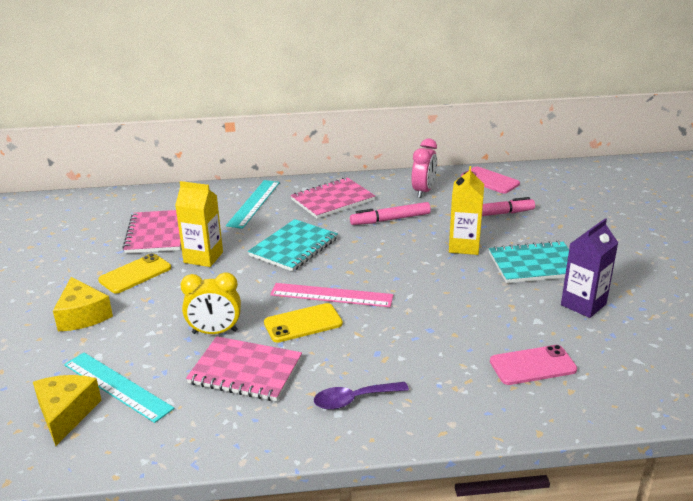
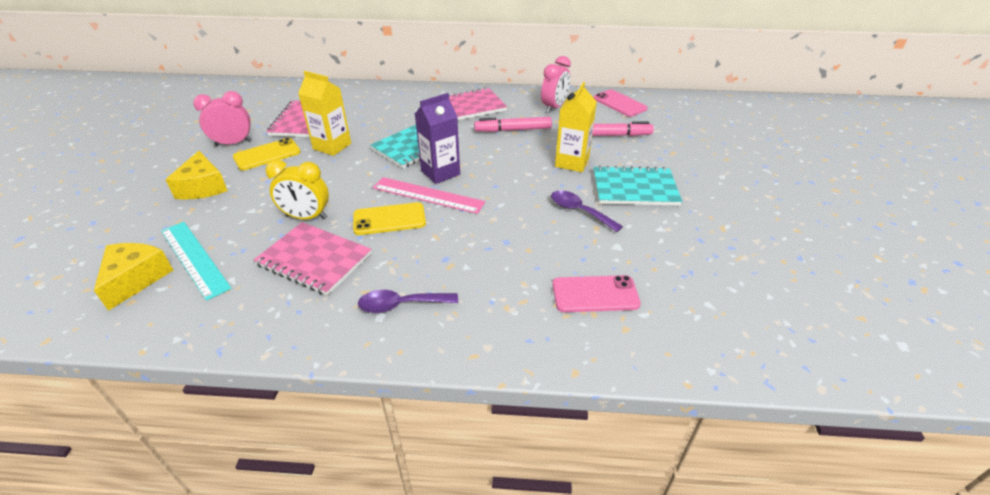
camera: 10 degrees right, 10 degrees up
turquoise ruler [226,180,280,229] -> none
purple carton [561,218,618,318] -> purple carton moved to [415,93,460,184]
none -> pink clock [193,91,252,146]
none -> purple spoon [551,190,623,232]

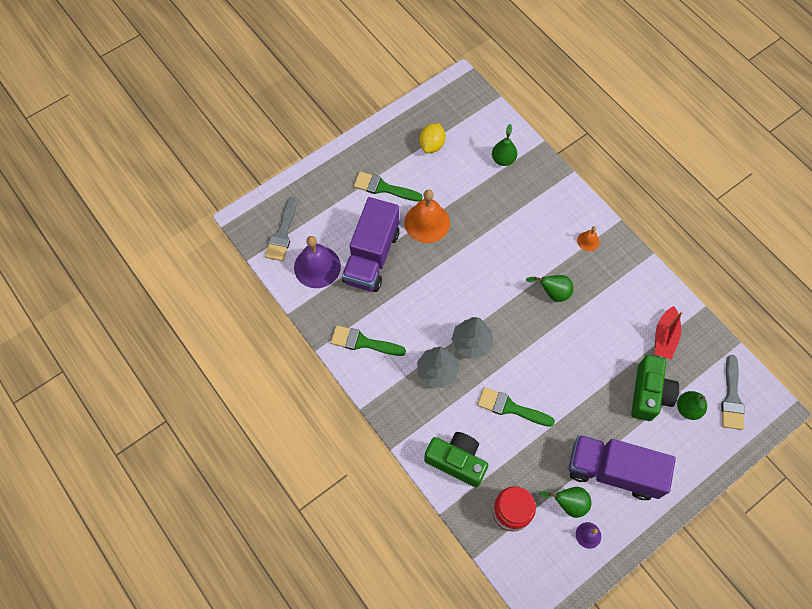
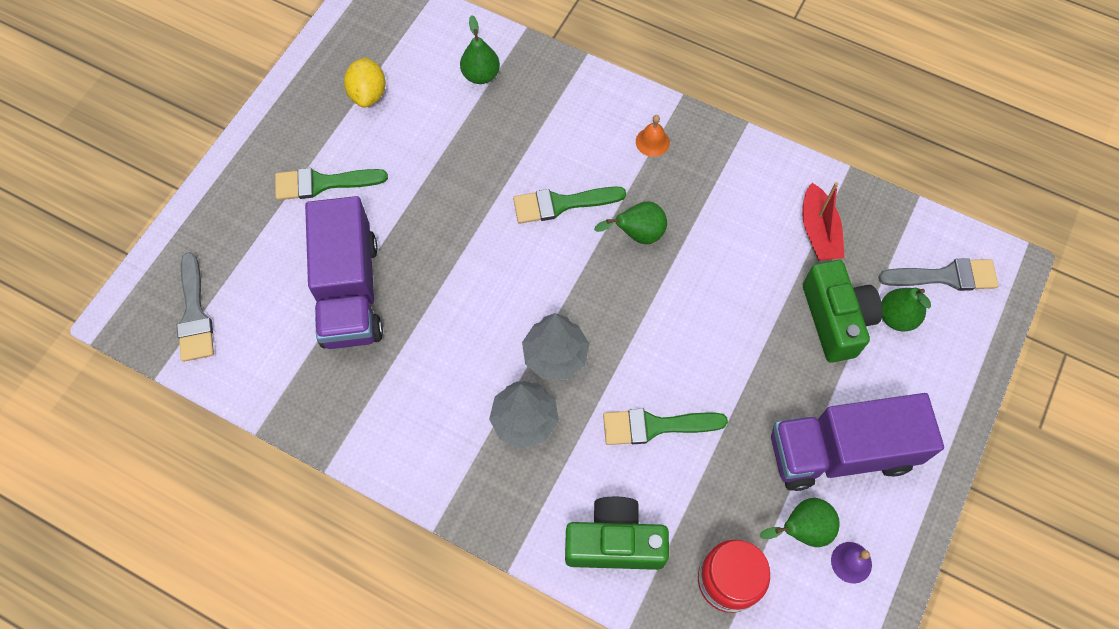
camera: 25 degrees left, 0 degrees up
purple bell [294,236,341,288] -> none
green brush [331,325,406,356] -> green brush moved to [513,187,626,223]
orange bell [404,190,450,243] -> none
grey brush [721,355,745,430] -> grey brush turned 75 degrees counterclockwise [878,258,998,291]

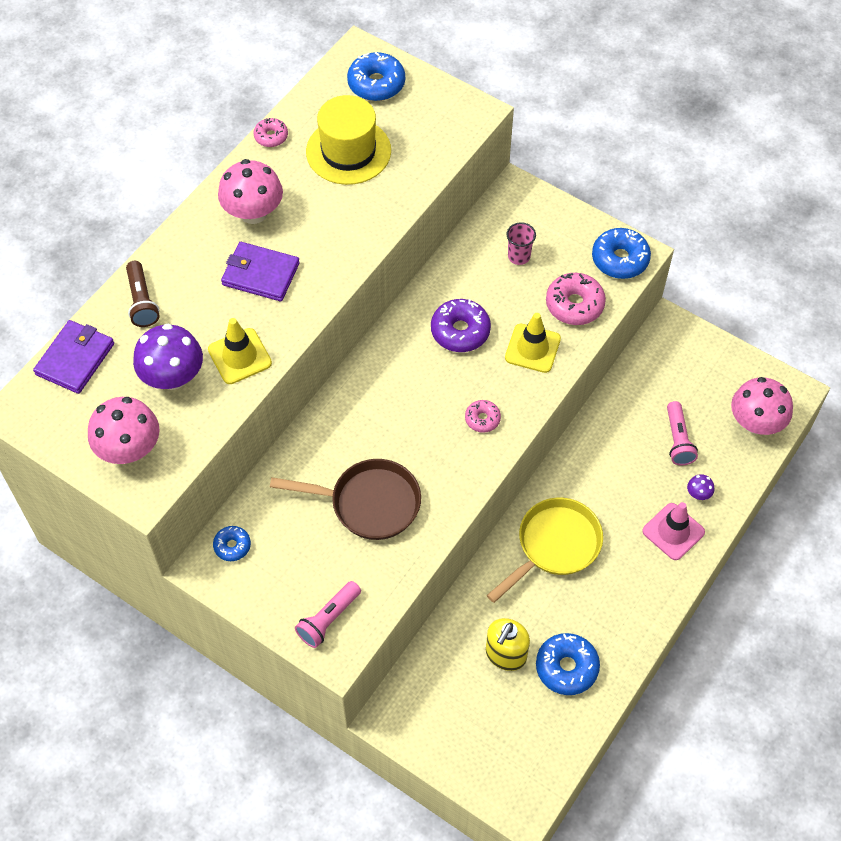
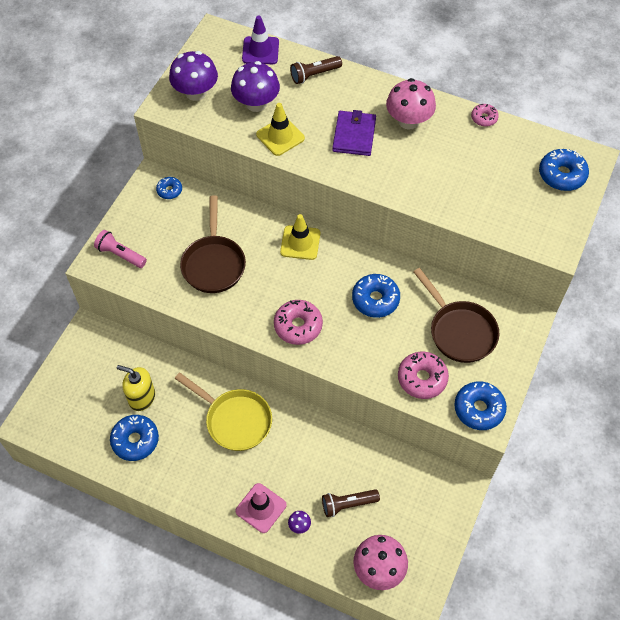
camera: 80 degrees right, 0 degrees up
purple wallet [33,320,114,394] -> purple traffic cone [242,16,279,64]
pink mushroom [88,397,160,464] -> purple mushroom [169,51,218,101]
yellow hat [306,95,391,185] -> none
purple donut [431,299,491,352] -> blue donut [352,274,400,318]
pink donut [465,400,501,433] -> pink donut [274,300,323,345], size x1.73
yellow traffic cone [505,313,561,373] -> yellow traffic cone moved to [280,214,320,260]
pink cup [506,222,536,265] -> brown pan [414,268,499,363]
pink flashlight [667,401,698,465] -> brown flashlight [322,489,380,517]

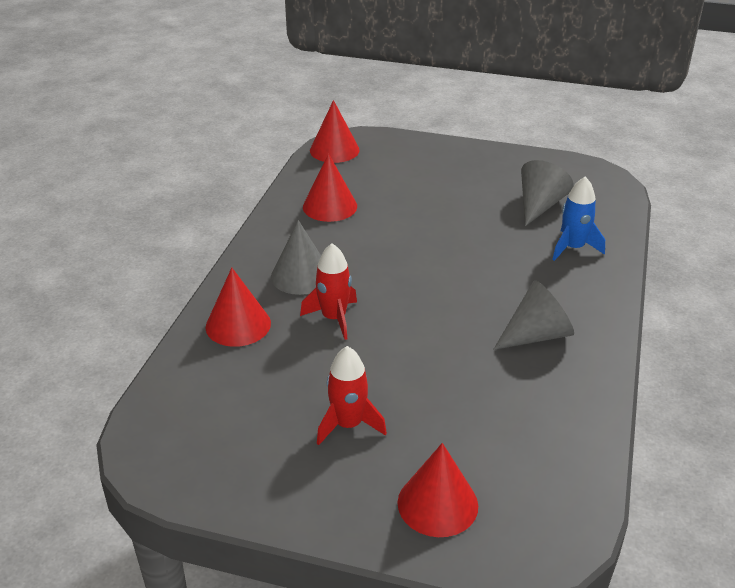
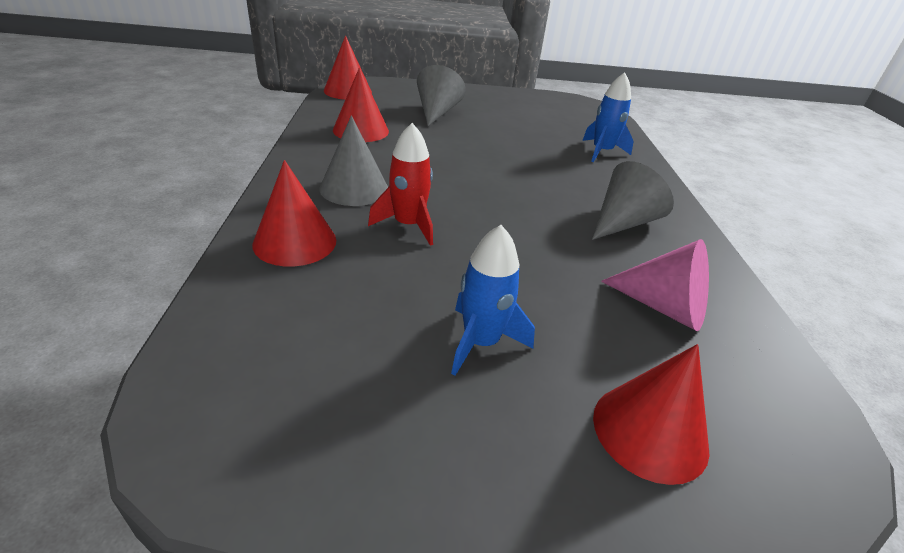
camera: 20 degrees left, 0 degrees up
red rocket [317,346,387,445] -> blue rocket [451,225,535,376]
grey cone [521,160,574,226] -> grey cone moved to [417,65,466,126]
none -> pink cone [601,239,709,331]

________

What you should do: Filter the entries down to the lines holding the string "pink". Copy each of those lines.

Answer:
none -> pink clock [193,91,252,146]
pink mushroom [88,397,160,464] -> purple mushroom [169,51,218,101]
pink donut [465,400,501,433] -> pink donut [274,300,323,345], size x1.73
pink cup [506,222,536,265] -> brown pan [414,268,499,363]
pink flashlight [667,401,698,465] -> brown flashlight [322,489,380,517]
none -> pink cone [601,239,709,331]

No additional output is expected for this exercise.